TASK GOAL →
Go through the records line by line. Report how many lines contain "spoon", with nothing else.

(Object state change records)

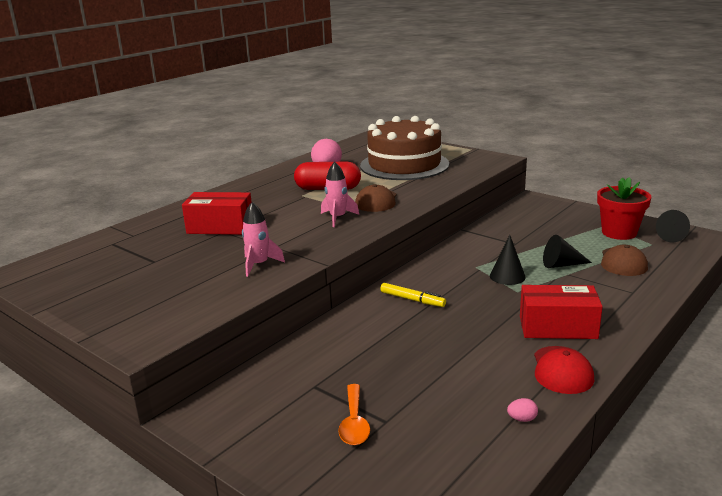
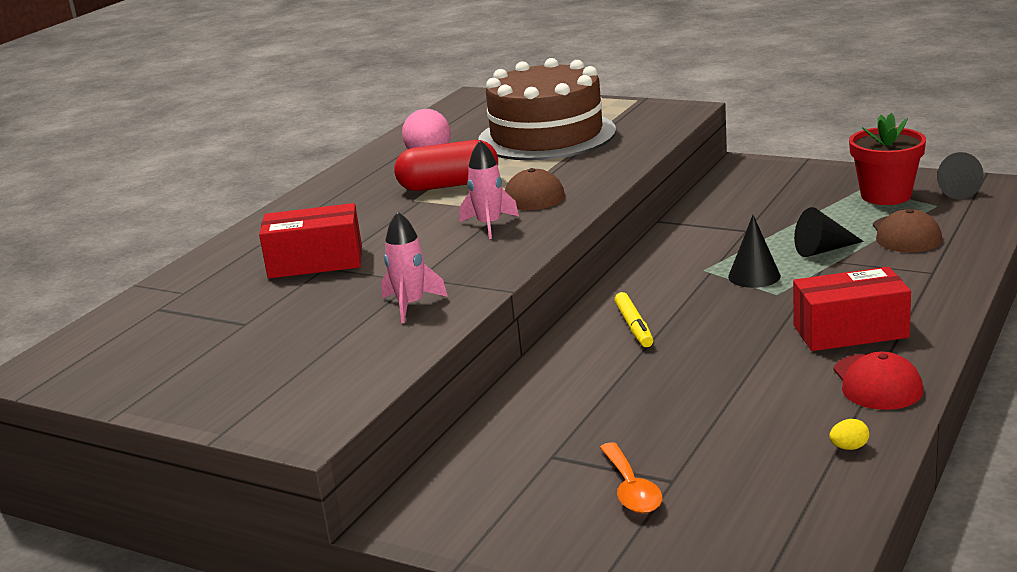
camera: 10 degrees left, 0 degrees up
yellow marker [380,283,446,307] -> yellow marker turned 60 degrees clockwise [614,292,653,347]
pink egg [507,398,538,422] -> yellow egg [829,419,869,450]

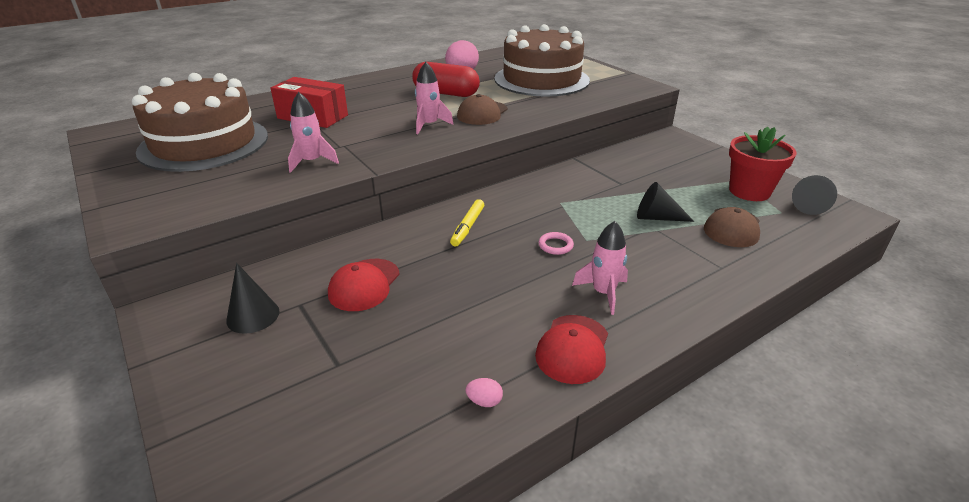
camera: 25 degrees right, 10 degrees up
orange spoon [599,442,663,514] -> none
black cone [728,215,781,288] -> black cone moved to [226,263,280,334]
red box [793,267,911,351] -> pink rocket [572,221,628,315]
yellow egg [829,419,869,450] -> pink egg [466,378,503,407]
none -> brown cake [132,73,268,172]
none -> red cap [328,259,400,311]
none -> pink ring [539,232,574,255]

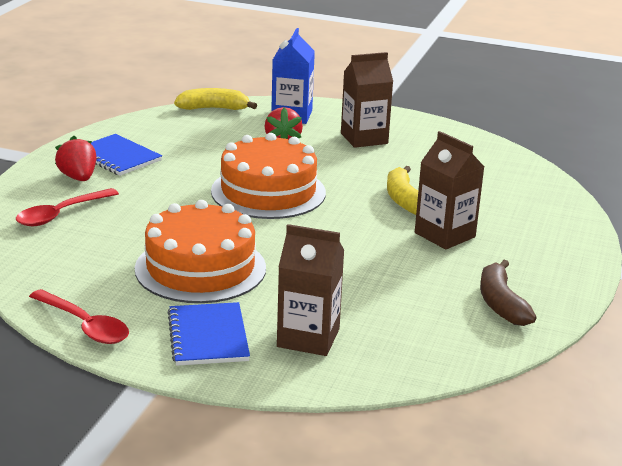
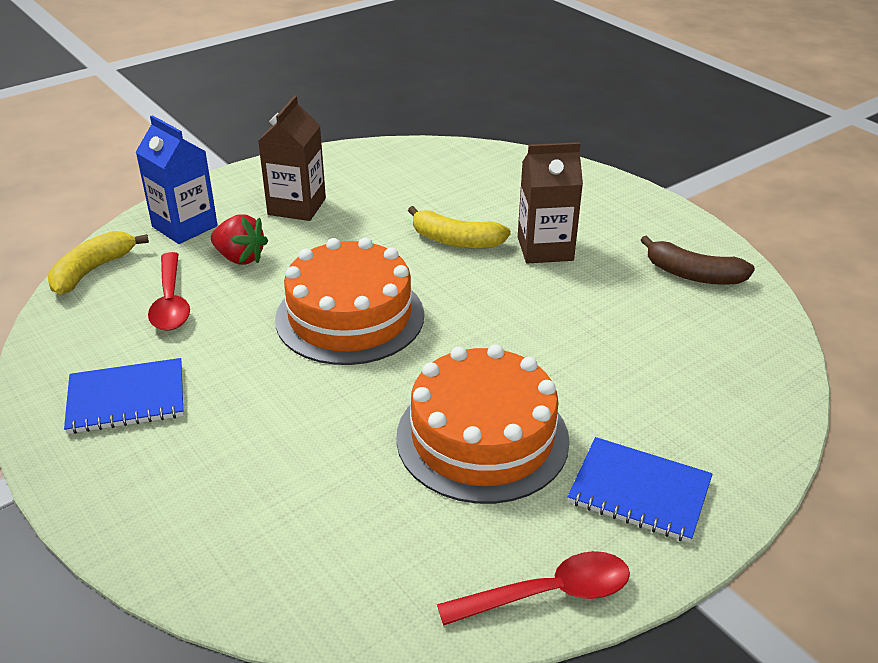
camera: 55 degrees left, 10 degrees up
red spoon [16,188,119,226] -> red spoon moved to [148,252,190,330]
red strawberry [55,136,97,181] -> none
brown carton [277,224,344,356] -> none

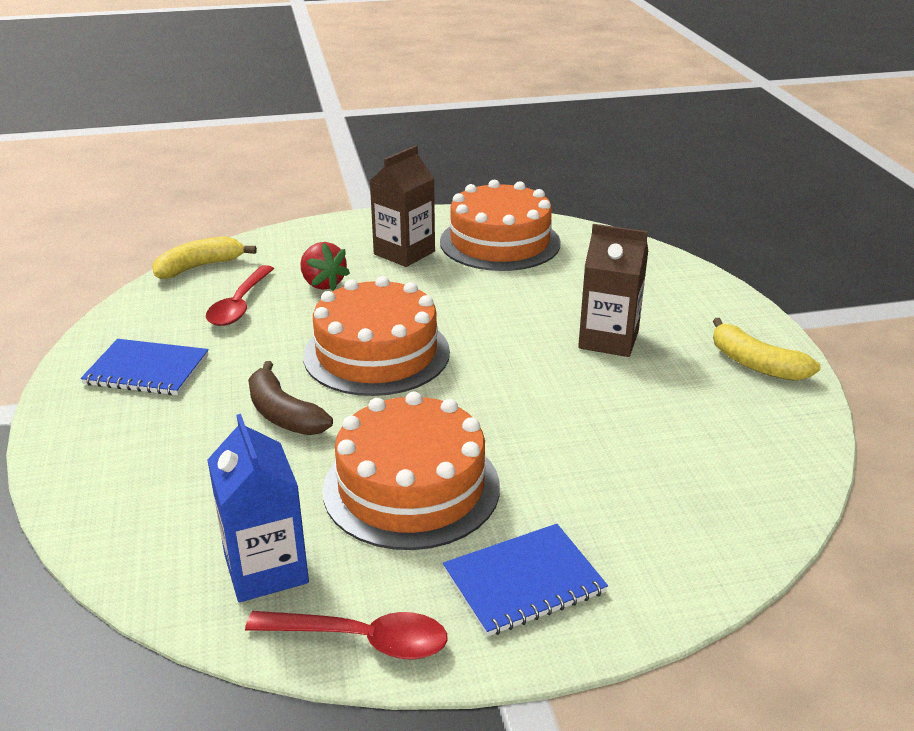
camera: 25 degrees right, 5 degrees down
blue carton [136,115,218,244] -> blue carton moved to [207,414,309,602]
yellow banana [408,206,511,249] -> yellow banana moved to [713,318,821,381]
blue notebook [567,437,713,543] -> blue notebook turned 75 degrees counterclockwise [443,524,608,637]
brown banana [641,235,755,285] -> brown banana moved to [248,361,333,435]
none -> orange cake [440,180,561,271]

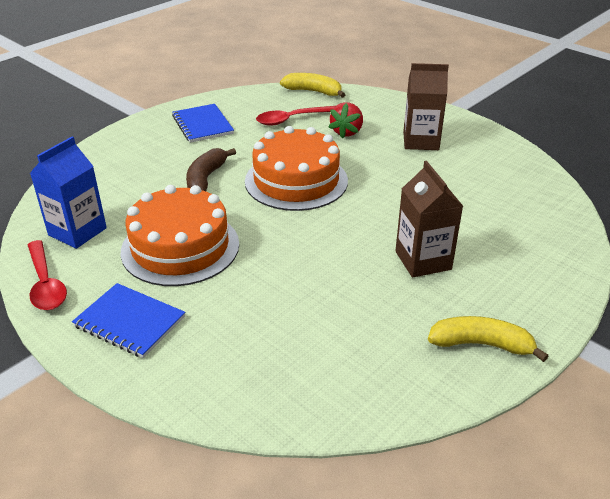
camera: 55 degrees right, 5 degrees up
orange cake [440,180,561,271] -> none
yellow banana [713,318,821,381] -> yellow banana turned 90 degrees clockwise [428,316,548,362]

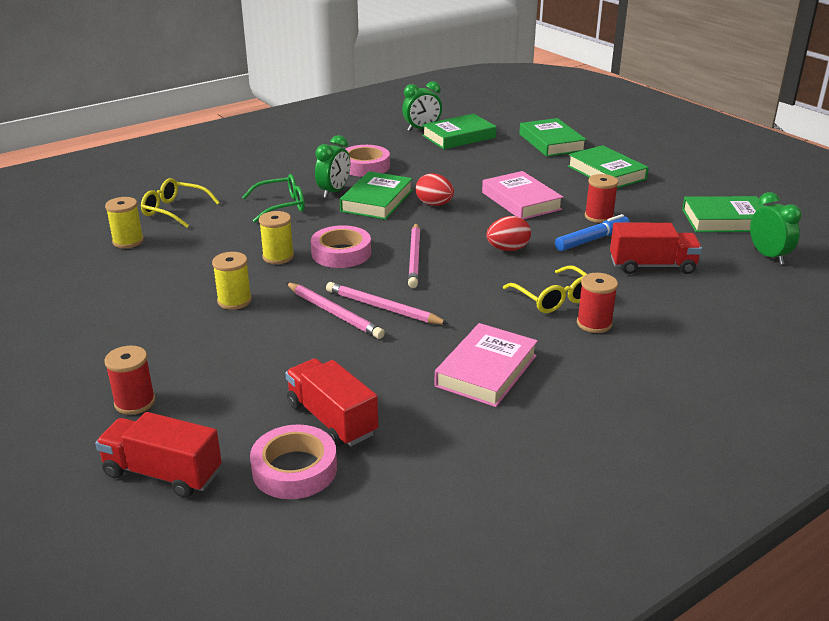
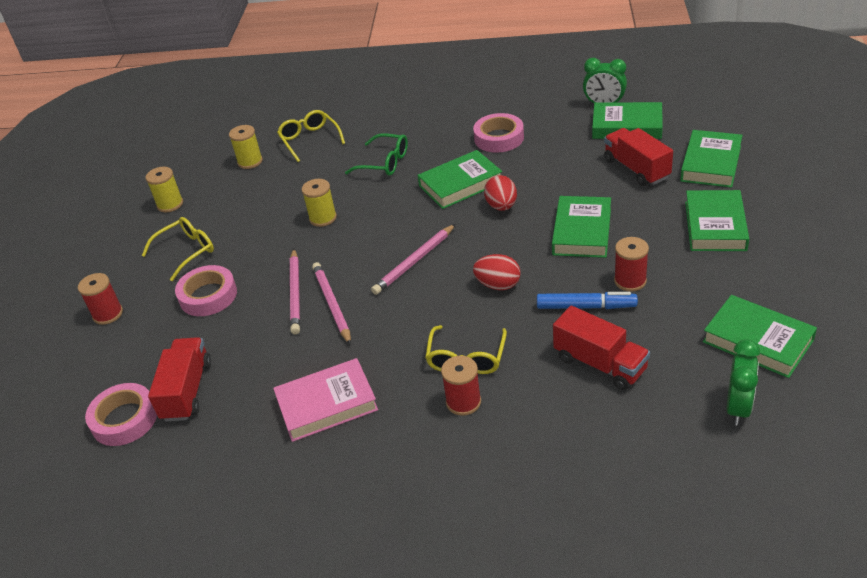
camera: 45 degrees right, 10 degrees up
red truck [95,412,222,498] -> red truck moved to [604,128,673,186]
yellow spool [212,252,252,310] -> yellow spool moved to [146,167,183,212]
pink tape [311,225,371,268] -> pink tape moved to [175,265,237,316]
green clock [315,135,350,198] -> none
pink book [482,171,563,219] -> green book [552,196,611,258]
none -> yellow glasses [142,217,214,281]

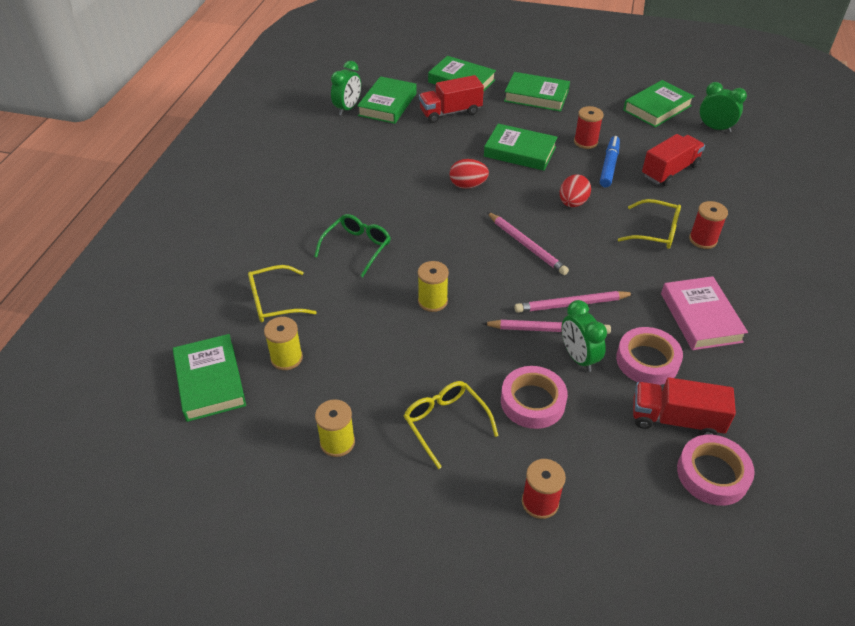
camera: 85 degrees left, 5 degrees up
green book [418,150,502,209] -> green book moved to [173,334,246,422]
pink tape [473,113,524,153] -> pink tape moved to [616,327,683,385]
none -> green clock [562,300,607,372]

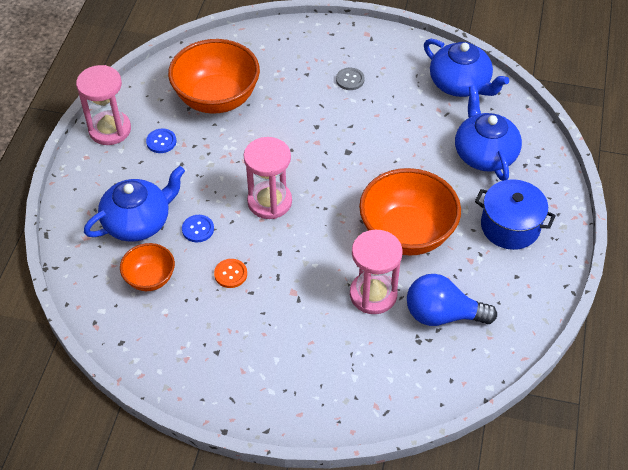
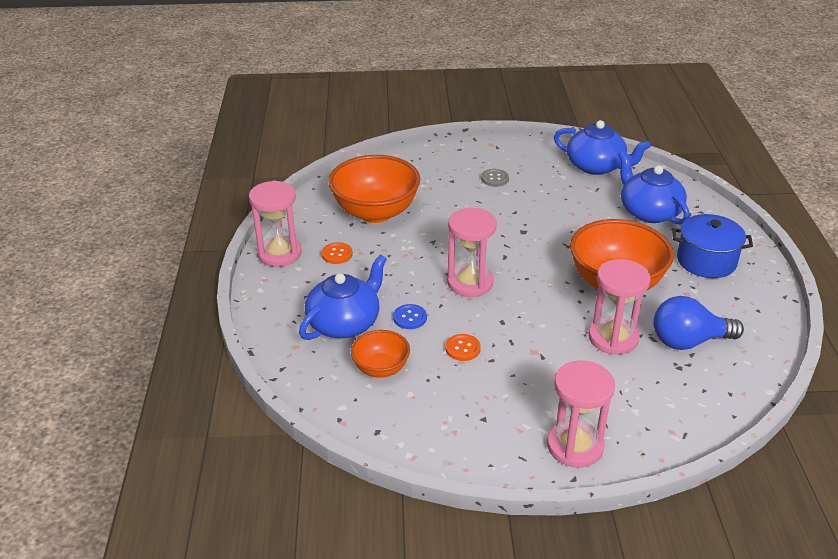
camera: 15 degrees left, 15 degrees down
blue button [146,128,176,153] -> orange button [321,242,353,264]
none -> pink hourglass [547,361,615,468]

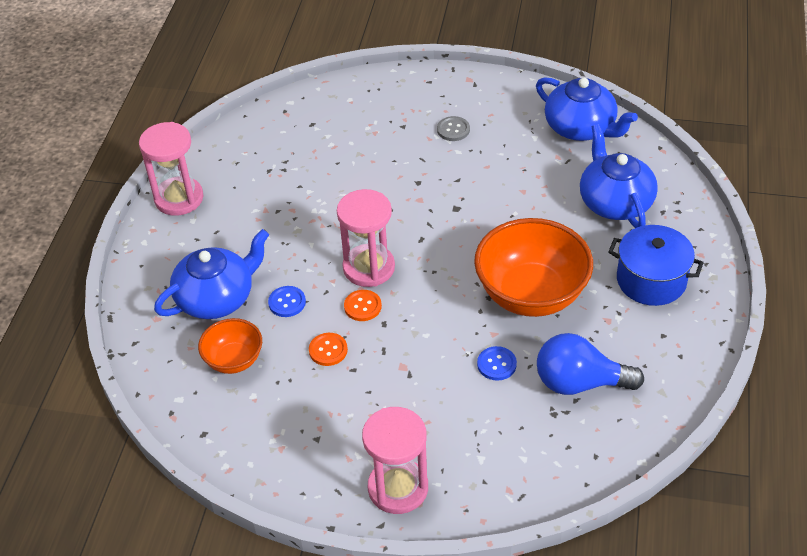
camera: 15 degrees right, 10 degrees up
orange button [321,242,353,264] -> orange button moved to [344,290,382,321]
orange bowl [328,155,420,223] -> none
pink hourglass [588,259,651,355] -> blue button [477,346,517,381]

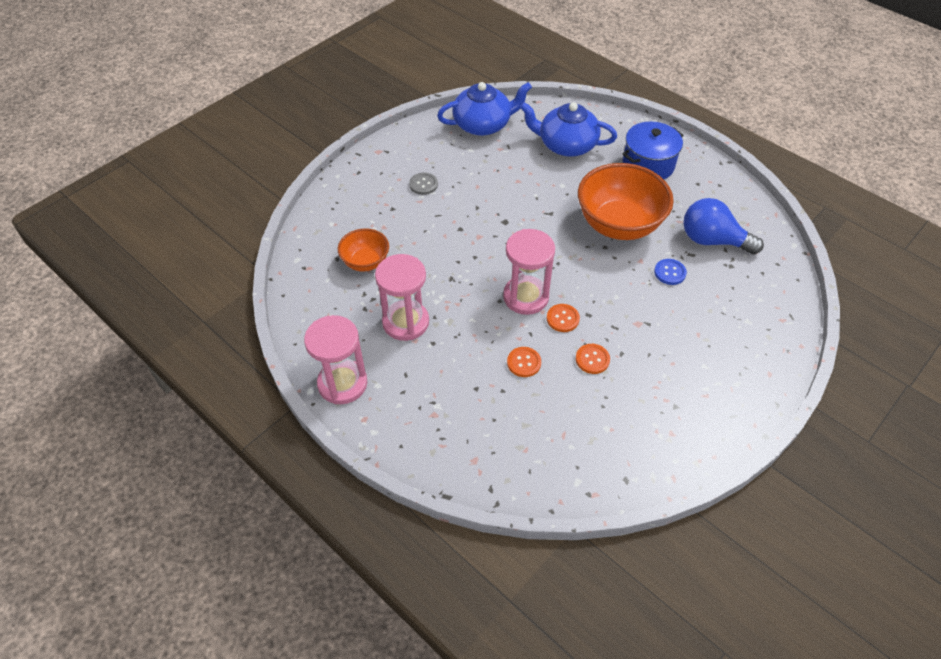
camera: 60 degrees left, 5 degrees up
blue teapot [154,229,269,319] -> none
orange bowl [198,318,262,374] -> orange bowl moved to [338,228,389,272]
blue button [268,286,306,317] -> orange button [507,347,541,377]
pink hourglass [362,407,428,514] -> pink hourglass moved to [375,254,429,341]
blue light bulb [537,333,644,395] -> blue light bulb turned 75 degrees clockwise [683,198,764,254]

RESULT FOR THIS TASK →
2